* [Exercise]: Go through the listing and return every line with "pixel" in it.

* [Task input]:
************
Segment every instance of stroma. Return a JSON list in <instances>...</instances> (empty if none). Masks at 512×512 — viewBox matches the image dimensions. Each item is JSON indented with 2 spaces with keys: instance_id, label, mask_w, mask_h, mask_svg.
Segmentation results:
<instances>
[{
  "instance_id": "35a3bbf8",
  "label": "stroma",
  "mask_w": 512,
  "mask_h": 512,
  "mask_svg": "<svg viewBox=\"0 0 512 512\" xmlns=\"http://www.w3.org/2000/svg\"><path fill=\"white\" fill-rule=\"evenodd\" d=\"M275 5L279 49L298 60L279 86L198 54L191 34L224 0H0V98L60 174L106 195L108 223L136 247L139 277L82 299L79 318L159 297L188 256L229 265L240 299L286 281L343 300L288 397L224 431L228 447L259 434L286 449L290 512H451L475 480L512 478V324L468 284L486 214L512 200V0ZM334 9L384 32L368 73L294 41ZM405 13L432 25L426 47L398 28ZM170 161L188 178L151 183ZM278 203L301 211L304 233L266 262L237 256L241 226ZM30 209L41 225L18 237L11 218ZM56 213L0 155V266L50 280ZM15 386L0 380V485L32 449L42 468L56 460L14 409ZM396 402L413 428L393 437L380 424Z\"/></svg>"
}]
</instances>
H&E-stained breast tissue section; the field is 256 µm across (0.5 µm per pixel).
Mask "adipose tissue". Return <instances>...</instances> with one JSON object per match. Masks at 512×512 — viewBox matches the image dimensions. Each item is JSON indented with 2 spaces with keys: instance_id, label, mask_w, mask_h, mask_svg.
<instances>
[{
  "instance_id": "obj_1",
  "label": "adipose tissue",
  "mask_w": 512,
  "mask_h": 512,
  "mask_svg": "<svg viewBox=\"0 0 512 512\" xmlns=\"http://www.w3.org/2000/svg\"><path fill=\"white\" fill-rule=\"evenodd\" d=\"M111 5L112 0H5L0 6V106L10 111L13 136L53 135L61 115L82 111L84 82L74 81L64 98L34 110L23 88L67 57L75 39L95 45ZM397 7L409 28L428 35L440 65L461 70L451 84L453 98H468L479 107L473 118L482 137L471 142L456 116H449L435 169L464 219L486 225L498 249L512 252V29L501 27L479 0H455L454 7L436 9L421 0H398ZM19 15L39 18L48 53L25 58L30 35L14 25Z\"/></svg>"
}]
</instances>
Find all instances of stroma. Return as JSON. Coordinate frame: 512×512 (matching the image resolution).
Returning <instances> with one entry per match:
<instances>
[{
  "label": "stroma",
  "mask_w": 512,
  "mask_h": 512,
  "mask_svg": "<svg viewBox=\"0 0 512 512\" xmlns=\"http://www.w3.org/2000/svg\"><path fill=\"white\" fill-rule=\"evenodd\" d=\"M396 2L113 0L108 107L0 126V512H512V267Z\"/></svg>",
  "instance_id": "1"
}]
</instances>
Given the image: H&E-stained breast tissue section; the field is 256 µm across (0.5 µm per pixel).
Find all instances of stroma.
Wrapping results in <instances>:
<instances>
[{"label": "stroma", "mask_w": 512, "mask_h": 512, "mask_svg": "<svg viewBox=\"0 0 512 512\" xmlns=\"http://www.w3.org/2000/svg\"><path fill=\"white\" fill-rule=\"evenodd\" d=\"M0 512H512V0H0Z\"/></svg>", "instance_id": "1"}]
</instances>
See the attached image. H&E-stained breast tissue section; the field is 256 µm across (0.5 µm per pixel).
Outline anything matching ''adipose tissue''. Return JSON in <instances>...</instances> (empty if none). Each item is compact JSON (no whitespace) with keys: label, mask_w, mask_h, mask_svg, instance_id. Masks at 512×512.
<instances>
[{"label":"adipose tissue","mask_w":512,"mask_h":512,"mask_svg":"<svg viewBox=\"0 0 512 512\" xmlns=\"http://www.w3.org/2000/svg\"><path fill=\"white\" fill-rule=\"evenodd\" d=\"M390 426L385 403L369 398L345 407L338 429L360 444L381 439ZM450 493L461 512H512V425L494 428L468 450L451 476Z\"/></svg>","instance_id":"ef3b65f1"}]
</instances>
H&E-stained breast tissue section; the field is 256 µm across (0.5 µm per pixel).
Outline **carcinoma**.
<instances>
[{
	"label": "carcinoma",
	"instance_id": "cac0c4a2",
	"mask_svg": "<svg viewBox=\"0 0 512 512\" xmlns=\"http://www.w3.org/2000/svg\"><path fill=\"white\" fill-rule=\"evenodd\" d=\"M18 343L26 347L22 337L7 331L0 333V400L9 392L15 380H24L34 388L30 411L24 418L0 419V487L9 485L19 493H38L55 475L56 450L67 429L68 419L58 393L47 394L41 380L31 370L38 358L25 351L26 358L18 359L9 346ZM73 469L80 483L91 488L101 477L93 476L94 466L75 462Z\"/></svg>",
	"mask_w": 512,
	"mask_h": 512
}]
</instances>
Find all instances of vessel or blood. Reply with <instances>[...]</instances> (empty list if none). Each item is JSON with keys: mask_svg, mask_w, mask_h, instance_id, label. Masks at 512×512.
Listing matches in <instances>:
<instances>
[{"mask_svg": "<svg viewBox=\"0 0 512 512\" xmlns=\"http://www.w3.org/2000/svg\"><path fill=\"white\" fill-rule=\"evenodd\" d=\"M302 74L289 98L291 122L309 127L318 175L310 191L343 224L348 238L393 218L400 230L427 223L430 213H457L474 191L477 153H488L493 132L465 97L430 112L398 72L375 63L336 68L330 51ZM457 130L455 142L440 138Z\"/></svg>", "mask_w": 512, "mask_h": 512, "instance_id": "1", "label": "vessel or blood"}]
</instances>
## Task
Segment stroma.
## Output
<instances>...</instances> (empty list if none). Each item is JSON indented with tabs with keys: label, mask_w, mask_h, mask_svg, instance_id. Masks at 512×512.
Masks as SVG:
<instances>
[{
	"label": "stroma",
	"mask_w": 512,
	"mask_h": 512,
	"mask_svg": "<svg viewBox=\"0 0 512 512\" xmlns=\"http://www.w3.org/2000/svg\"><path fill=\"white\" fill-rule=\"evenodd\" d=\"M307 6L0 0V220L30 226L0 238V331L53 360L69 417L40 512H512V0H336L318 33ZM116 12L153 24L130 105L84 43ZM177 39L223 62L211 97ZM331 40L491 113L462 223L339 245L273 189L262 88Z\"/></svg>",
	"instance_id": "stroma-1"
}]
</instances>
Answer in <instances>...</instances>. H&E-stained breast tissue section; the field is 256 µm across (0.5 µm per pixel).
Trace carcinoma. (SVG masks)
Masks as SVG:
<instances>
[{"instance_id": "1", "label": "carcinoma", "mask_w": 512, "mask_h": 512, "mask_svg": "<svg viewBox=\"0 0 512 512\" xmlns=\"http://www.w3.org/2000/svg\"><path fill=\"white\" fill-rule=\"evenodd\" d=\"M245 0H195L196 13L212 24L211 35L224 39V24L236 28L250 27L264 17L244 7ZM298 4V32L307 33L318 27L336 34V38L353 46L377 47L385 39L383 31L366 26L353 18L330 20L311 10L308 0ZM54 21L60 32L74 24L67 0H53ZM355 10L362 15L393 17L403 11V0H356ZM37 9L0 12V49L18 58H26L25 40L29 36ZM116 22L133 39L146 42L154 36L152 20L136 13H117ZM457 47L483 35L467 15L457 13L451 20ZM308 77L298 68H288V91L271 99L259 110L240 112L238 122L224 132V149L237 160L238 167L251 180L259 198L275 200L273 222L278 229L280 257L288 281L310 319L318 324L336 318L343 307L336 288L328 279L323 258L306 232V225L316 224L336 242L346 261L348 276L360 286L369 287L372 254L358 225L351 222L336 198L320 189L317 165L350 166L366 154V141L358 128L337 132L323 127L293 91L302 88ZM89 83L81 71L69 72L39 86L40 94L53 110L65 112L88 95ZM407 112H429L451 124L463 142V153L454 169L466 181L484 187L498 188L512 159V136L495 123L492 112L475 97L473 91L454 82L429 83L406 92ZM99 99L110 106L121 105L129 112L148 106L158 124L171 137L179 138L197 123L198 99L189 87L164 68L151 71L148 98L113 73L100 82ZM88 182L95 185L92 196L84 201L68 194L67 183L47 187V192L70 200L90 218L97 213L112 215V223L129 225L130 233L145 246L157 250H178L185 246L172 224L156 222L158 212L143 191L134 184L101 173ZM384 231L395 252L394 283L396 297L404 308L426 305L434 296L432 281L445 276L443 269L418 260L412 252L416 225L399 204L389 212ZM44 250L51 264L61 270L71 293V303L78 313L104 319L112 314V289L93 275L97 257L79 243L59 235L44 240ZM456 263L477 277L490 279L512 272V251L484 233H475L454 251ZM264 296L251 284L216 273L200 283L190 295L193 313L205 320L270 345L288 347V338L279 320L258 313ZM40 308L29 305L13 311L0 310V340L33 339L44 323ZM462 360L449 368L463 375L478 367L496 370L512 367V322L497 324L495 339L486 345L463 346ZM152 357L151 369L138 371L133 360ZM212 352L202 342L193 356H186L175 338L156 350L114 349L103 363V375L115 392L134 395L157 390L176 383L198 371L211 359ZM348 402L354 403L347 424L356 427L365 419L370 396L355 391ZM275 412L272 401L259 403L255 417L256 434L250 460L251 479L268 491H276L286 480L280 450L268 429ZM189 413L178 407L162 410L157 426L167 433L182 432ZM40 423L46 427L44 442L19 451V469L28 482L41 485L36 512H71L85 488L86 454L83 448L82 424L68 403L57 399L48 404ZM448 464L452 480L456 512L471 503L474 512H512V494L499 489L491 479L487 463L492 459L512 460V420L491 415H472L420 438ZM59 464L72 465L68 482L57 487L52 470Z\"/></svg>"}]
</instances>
************
* [The solution]:
H&E-stained breast tissue section; the field is 256 µm across (0.5 µm per pixel).
Given the image: H&E-stained breast tissue section; the field is 256 µm across (0.5 µm per pixel).
See the attached image. H&E-stained breast tissue section; the field is 256 µm across (0.5 µm per pixel).
H&E-stained breast tissue section; the field is 256 µm across (0.5 µm per pixel).
Answer in <instances>...</instances>. H&E-stained breast tissue section; the field is 256 µm across (0.5 µm per pixel).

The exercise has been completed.